# What needs to be done:
Nothing outside the range below should be printed. Output exactly the lines from the line with "TP2: test point (RAMP) -> none" to the line with "C2: 1.5uF (plus", both included.

# Exercise material:
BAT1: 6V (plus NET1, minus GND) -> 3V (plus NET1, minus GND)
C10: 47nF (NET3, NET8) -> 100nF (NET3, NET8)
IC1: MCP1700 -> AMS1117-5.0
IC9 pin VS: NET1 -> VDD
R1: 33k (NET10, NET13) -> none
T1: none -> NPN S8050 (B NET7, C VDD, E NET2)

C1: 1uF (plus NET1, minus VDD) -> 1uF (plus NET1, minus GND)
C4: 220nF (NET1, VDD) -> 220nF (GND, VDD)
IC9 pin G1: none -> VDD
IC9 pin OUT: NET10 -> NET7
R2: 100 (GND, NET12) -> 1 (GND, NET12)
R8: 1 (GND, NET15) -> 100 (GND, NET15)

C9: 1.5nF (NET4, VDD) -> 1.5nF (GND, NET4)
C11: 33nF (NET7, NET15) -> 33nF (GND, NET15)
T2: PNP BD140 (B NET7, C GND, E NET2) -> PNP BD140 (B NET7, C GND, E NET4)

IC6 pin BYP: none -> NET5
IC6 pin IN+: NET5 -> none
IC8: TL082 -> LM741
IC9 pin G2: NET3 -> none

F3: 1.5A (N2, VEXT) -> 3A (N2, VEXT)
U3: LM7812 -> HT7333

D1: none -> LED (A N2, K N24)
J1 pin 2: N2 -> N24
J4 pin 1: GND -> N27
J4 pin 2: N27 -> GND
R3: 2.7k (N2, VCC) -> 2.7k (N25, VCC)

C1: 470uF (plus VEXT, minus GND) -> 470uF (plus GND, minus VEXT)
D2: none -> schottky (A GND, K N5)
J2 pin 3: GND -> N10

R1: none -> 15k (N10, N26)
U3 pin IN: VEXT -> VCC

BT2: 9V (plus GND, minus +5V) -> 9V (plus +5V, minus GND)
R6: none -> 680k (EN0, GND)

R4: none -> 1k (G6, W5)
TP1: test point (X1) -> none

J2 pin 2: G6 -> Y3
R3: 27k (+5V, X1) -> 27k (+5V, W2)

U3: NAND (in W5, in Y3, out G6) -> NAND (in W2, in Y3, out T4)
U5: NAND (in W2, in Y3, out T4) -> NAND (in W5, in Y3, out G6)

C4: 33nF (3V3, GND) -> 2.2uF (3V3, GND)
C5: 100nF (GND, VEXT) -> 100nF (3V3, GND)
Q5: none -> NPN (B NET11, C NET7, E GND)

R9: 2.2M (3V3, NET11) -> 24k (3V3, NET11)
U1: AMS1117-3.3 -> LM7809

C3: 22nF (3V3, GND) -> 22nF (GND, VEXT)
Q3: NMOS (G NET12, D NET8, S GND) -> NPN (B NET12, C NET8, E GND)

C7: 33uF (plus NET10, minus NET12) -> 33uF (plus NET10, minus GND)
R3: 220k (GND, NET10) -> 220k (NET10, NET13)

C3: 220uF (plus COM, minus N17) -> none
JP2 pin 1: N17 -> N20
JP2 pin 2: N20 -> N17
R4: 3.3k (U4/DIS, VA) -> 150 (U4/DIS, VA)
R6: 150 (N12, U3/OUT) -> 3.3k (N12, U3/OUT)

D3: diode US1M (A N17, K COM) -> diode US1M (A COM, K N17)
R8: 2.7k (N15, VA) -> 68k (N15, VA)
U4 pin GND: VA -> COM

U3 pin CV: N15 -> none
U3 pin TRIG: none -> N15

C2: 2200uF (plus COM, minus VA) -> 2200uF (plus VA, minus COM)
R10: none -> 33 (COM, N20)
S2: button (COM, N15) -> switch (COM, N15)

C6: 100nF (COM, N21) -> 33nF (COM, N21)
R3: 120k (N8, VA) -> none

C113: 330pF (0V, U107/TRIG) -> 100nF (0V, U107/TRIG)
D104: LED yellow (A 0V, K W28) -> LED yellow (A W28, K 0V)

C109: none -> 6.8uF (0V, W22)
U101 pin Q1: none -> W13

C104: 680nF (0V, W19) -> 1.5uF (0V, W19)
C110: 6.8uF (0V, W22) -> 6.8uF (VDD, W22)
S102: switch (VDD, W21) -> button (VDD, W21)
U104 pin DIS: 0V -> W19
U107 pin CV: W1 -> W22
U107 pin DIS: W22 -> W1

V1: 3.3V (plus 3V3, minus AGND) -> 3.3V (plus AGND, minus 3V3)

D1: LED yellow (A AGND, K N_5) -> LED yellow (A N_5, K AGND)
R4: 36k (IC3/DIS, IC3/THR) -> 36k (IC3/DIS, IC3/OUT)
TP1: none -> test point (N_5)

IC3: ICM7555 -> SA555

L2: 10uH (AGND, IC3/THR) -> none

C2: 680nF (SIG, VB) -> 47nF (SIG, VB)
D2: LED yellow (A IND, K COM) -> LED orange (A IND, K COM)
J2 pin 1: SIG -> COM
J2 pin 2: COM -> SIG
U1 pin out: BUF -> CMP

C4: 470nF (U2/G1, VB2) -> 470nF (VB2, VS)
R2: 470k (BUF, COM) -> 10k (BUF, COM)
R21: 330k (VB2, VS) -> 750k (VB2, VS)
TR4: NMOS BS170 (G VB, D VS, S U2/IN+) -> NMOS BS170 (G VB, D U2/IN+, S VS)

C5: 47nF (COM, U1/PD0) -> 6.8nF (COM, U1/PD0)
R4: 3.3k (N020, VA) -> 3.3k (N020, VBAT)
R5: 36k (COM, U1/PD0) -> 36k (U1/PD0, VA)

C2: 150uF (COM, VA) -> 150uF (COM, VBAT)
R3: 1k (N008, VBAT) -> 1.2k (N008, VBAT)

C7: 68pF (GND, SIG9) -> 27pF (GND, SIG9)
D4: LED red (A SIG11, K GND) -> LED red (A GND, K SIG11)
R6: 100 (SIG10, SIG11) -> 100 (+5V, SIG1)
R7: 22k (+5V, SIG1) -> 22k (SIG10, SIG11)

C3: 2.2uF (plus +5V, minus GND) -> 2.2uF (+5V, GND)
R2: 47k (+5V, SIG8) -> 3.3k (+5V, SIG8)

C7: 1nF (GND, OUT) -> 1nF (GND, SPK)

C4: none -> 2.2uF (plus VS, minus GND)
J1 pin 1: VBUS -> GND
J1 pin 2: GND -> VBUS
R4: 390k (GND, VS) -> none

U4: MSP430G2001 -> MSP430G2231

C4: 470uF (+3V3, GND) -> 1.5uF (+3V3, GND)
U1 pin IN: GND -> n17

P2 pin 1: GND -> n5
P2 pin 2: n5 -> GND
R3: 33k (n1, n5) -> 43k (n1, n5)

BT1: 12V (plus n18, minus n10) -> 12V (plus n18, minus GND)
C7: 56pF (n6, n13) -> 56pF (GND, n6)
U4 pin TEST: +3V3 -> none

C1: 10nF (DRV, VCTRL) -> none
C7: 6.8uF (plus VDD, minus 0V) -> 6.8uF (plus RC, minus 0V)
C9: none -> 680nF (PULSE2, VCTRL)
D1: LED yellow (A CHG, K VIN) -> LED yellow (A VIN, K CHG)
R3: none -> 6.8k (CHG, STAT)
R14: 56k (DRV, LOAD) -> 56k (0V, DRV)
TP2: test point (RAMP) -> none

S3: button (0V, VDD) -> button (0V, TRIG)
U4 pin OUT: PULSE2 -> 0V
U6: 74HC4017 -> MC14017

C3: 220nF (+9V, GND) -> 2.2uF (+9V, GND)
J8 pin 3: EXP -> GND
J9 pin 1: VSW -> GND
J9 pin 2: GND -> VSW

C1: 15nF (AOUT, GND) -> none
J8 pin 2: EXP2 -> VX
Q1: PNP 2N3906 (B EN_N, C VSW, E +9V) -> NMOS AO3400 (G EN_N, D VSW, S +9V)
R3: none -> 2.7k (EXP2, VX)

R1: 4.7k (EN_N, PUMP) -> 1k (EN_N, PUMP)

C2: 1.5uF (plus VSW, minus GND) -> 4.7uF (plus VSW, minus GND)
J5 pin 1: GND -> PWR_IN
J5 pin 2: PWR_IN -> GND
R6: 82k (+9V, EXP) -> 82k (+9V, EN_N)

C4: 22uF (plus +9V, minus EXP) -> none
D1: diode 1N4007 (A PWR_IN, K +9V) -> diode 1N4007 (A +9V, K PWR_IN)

# Output for this exercise:
TP2: test point (RAMP) -> none

S3: button (0V, VDD) -> button (0V, TRIG)
U4 pin OUT: PULSE2 -> 0V
U6: 74HC4017 -> MC14017

C3: 220nF (+9V, GND) -> 2.2uF (+9V, GND)
J8 pin 3: EXP -> GND
J9 pin 1: VSW -> GND
J9 pin 2: GND -> VSW

C1: 15nF (AOUT, GND) -> none
J8 pin 2: EXP2 -> VX
Q1: PNP 2N3906 (B EN_N, C VSW, E +9V) -> NMOS AO3400 (G EN_N, D VSW, S +9V)
R3: none -> 2.7k (EXP2, VX)

R1: 4.7k (EN_N, PUMP) -> 1k (EN_N, PUMP)

C2: 1.5uF (plus VSW, minus GND) -> 4.7uF (plus VSW, minus GND)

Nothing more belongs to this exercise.